*Work instructions*.
Print exactly the lines below between the line holding "Q3: PNP (B NET17, C" and the line holding "V3: AC 100mV", inclusive, and nothing more.

*Source information*.
-- Opening Marker --
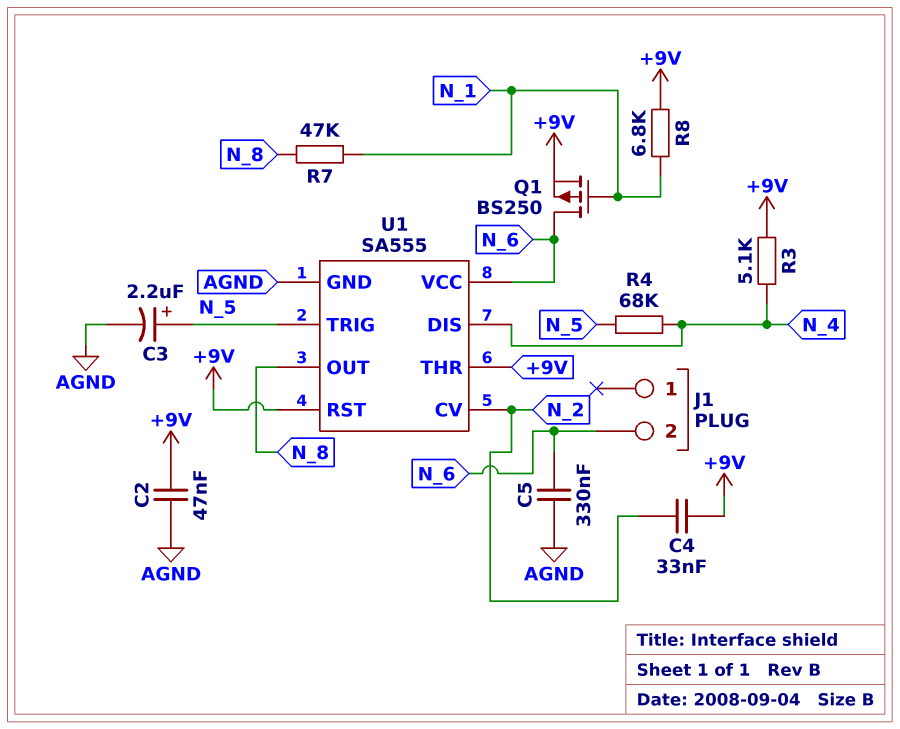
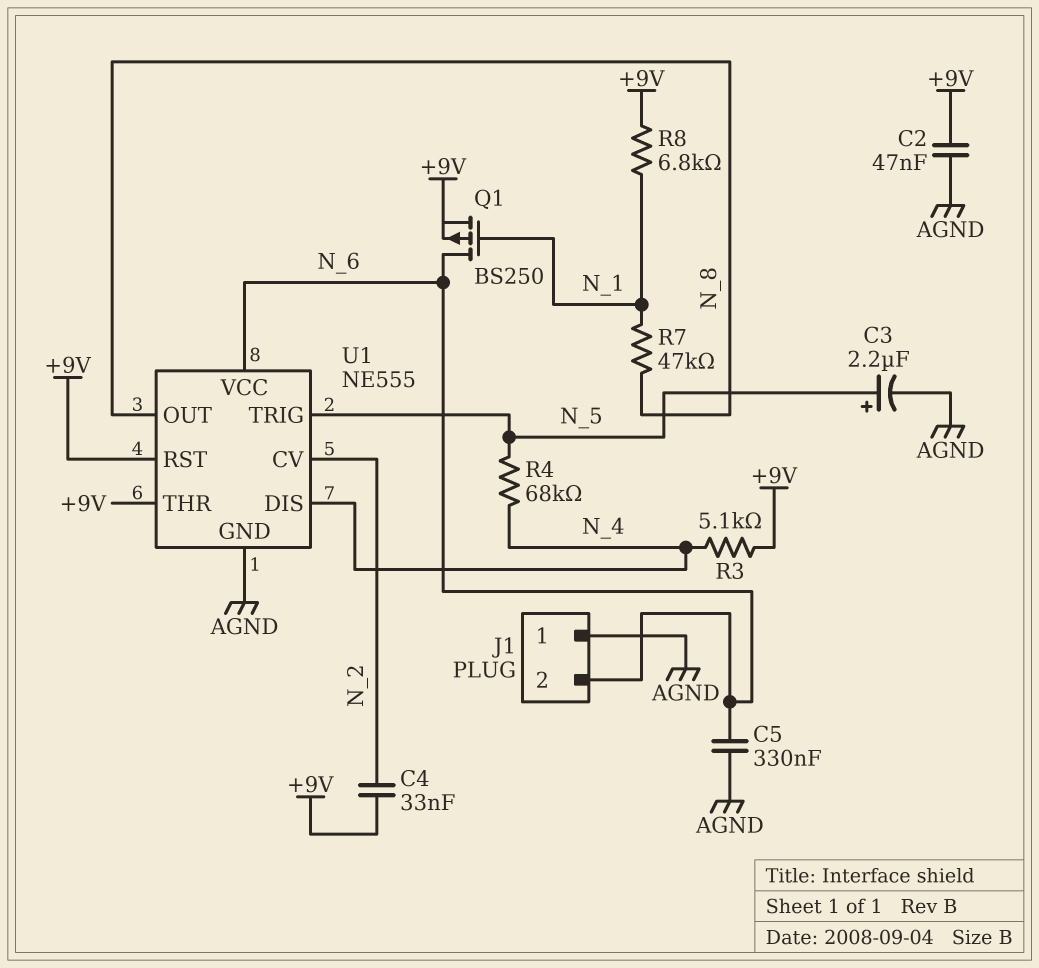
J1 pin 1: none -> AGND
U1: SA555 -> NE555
-- Closing Marker --
-- Opening Marker --
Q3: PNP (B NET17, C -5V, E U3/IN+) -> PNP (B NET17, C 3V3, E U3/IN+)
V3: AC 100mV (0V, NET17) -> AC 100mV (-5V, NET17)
-- Closing Marker --
-- Opening Marker --
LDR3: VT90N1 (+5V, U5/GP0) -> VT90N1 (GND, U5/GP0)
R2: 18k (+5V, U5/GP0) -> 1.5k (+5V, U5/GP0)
-- Closing Marker --
*Solution for this problem*.
Q3: PNP (B NET17, C -5V, E U3/IN+) -> PNP (B NET17, C 3V3, E U3/IN+)
V3: AC 100mV (0V, NET17) -> AC 100mV (-5V, NET17)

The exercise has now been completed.